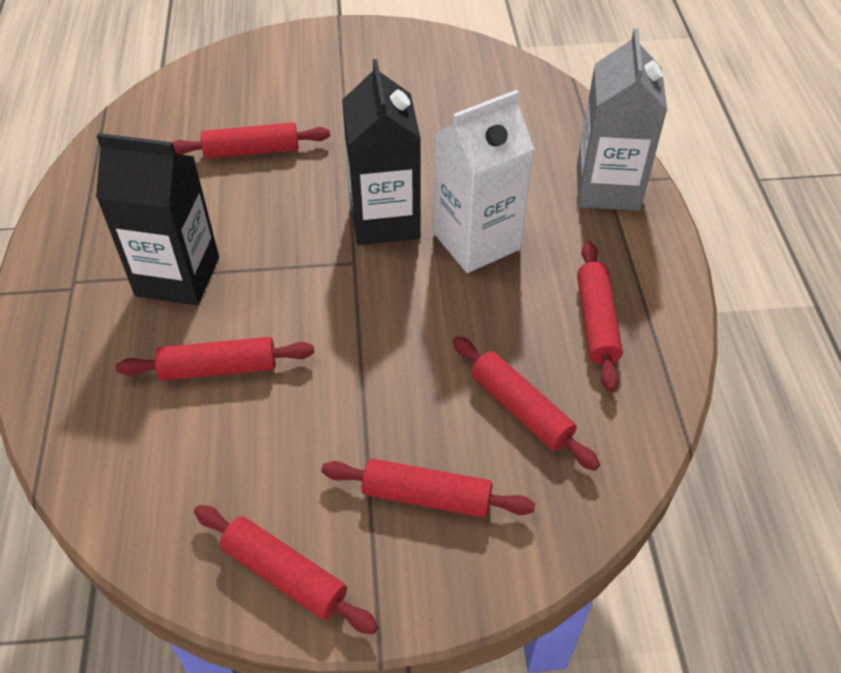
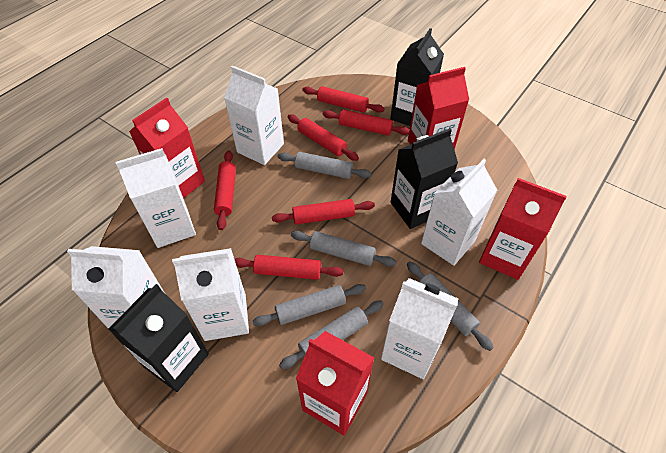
black carton: 2 -> 3
grey carton: 1 -> 0
grey rolling pin: 0 -> 5
red carton: 0 -> 4
white carton: 1 -> 6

§ GOAL OF THE EXERCISE
The lines above that hold the word "carton" should be found and copied out.

§ RESPONSE
black carton: 2 -> 3
grey carton: 1 -> 0
red carton: 0 -> 4
white carton: 1 -> 6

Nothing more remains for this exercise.